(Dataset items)
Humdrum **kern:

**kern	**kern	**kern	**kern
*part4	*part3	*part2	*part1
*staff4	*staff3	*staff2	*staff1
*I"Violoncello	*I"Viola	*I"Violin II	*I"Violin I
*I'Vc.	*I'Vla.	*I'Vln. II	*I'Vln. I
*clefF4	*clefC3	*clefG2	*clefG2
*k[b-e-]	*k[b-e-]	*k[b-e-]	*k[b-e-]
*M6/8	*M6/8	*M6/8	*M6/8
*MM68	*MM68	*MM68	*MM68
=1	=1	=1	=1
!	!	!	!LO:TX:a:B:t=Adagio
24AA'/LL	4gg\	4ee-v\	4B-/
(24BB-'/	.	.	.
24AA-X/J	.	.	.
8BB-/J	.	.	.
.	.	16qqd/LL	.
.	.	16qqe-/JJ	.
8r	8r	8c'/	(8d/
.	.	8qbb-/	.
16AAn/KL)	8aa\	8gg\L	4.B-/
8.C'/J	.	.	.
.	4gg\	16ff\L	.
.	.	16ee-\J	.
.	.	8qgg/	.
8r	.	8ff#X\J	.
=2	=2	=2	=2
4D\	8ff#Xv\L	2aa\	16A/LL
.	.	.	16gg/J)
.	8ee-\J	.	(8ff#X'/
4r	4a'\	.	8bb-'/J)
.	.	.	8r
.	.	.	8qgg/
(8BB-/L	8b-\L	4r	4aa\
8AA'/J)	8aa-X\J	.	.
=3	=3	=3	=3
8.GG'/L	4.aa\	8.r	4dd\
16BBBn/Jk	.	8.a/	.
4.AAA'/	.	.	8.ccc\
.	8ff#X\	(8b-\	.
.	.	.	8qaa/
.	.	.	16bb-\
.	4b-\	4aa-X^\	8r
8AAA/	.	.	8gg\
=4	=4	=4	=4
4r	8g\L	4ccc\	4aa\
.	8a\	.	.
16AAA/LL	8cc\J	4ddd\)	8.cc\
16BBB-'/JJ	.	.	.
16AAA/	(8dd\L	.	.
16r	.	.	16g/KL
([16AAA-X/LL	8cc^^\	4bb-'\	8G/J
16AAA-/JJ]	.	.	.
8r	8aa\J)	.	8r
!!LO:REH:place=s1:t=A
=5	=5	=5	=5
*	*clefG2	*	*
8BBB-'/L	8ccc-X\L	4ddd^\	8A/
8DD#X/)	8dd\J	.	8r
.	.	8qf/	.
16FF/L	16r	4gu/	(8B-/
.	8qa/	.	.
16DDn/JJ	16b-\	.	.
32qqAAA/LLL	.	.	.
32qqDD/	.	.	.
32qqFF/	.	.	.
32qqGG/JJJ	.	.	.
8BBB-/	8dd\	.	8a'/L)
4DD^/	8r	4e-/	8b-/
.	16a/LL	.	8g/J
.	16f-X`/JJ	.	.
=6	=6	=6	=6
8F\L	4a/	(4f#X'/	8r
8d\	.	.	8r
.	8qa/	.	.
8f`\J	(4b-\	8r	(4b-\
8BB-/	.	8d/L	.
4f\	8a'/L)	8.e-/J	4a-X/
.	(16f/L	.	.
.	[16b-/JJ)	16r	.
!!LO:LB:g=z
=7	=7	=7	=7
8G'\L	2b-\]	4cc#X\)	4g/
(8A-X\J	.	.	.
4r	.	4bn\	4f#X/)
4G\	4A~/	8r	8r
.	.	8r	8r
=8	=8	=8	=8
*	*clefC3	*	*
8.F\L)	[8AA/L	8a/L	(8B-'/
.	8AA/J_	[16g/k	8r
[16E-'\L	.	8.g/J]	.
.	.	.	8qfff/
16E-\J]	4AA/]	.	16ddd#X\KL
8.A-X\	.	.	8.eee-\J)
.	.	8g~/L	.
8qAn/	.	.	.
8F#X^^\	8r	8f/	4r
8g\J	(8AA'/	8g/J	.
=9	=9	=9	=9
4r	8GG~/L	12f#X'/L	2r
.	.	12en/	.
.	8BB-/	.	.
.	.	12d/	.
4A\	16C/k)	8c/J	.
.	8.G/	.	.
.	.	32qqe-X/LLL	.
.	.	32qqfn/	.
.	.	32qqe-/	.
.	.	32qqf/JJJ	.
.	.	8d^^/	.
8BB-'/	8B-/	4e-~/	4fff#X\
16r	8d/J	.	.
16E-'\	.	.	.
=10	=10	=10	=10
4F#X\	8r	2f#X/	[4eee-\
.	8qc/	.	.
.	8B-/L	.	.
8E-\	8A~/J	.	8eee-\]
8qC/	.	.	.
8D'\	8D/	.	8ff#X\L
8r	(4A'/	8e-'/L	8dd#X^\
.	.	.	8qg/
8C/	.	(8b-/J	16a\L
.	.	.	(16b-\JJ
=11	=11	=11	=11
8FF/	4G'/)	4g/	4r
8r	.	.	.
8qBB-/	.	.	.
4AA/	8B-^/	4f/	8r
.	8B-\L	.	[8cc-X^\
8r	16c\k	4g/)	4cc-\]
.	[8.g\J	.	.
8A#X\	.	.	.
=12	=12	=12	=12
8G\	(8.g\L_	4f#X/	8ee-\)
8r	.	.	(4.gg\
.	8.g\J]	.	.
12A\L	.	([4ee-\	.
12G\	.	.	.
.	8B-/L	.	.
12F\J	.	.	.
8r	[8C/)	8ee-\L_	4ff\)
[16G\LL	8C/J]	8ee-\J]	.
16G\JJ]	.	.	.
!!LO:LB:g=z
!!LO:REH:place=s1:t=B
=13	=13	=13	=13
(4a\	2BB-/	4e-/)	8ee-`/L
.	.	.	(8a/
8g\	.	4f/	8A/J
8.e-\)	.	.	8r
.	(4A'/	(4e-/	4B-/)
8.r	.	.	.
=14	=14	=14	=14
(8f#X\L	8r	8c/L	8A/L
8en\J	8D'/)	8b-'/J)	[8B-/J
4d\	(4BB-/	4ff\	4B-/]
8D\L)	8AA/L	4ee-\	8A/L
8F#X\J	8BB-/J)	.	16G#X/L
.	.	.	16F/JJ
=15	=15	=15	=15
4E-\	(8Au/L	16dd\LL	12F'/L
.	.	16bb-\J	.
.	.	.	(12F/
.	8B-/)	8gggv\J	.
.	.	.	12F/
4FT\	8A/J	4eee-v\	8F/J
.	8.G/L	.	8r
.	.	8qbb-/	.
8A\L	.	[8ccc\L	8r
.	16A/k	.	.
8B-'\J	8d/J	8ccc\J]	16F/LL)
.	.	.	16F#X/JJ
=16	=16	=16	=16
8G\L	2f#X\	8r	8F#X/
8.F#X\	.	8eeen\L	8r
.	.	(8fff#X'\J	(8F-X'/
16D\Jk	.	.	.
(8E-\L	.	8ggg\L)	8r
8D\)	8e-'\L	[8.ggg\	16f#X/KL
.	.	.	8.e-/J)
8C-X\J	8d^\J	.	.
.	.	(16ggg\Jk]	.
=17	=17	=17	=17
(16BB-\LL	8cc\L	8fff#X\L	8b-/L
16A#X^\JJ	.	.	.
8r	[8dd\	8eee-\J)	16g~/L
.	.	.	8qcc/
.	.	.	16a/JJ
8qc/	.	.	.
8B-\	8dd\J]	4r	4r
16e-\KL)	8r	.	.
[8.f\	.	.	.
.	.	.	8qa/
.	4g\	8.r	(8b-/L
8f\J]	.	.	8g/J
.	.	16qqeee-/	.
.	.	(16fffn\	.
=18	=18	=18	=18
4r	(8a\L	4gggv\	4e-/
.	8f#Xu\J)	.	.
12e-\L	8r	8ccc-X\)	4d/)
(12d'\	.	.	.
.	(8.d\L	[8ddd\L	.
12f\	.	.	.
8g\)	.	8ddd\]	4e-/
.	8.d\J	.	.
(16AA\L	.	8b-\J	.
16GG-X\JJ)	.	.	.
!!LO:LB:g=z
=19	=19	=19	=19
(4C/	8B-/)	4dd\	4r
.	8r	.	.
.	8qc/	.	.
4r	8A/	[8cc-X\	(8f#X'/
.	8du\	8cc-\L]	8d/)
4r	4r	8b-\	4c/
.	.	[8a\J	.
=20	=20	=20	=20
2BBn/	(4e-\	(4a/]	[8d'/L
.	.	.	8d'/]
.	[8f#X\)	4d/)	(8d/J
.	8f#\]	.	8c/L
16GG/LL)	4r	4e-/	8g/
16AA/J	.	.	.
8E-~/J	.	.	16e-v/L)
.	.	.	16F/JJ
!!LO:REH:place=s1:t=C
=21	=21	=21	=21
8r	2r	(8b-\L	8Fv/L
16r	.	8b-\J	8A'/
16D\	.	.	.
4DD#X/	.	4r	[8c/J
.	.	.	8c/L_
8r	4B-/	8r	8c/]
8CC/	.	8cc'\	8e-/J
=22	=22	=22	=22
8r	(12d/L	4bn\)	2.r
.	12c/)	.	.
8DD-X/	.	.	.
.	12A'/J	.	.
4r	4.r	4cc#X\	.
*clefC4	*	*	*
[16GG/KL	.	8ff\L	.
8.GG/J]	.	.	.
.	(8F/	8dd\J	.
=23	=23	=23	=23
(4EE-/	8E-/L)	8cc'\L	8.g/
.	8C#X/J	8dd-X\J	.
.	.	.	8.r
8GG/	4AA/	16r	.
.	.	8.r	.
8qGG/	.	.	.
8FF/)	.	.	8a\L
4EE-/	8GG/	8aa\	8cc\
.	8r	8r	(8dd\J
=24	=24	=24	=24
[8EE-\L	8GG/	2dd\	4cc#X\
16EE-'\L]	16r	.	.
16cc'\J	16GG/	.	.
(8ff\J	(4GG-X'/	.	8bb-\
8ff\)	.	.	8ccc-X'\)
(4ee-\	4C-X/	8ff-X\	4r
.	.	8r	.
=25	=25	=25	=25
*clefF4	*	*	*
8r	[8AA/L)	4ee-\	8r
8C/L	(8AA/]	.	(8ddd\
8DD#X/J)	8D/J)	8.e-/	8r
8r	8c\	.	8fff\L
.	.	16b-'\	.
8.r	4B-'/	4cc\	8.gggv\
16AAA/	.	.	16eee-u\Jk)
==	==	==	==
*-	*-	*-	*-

SET PROBLEM: Pull out every line of the listing above that contains the string "place". Match case.

REPLY TO THE EXERCISE:
!!LO:REH:place=s1:t=A
!!LO:REH:place=s1:t=B
!!LO:REH:place=s1:t=C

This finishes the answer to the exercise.